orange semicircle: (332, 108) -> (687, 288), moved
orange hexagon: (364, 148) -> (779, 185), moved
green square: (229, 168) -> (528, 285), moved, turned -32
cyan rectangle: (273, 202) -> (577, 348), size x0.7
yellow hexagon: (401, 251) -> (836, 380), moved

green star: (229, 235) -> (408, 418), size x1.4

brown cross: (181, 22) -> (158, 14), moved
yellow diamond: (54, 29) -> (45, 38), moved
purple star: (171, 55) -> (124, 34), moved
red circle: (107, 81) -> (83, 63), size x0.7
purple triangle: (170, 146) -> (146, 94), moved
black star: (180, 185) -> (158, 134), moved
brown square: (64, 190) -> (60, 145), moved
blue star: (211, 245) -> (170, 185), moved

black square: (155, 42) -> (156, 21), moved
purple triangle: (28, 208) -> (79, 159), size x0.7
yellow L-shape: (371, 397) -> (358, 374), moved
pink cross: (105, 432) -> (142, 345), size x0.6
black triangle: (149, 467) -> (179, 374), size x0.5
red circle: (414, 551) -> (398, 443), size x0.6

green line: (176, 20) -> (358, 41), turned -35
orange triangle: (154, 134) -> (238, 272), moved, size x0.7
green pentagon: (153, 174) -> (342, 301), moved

---

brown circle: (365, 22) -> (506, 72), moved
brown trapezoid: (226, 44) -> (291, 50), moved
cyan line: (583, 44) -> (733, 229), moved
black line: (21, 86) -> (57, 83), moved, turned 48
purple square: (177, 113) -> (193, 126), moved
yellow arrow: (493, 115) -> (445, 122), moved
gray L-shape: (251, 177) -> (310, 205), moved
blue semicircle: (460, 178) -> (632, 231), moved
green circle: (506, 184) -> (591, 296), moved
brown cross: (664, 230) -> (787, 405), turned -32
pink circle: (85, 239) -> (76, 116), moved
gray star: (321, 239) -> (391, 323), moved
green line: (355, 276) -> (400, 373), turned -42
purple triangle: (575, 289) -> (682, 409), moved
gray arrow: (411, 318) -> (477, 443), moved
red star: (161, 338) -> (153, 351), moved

▶ _What you need to do_
In the listing above, locate the line containing "purple triangle: (575, 289)" and the line containing "red star: (161, 338) -> (153, 351), moved". Transcribe those two lines and everything between them, exactly as written.

▶ _Expected answer_
purple triangle: (575, 289) -> (682, 409), moved
gray arrow: (411, 318) -> (477, 443), moved
red star: (161, 338) -> (153, 351), moved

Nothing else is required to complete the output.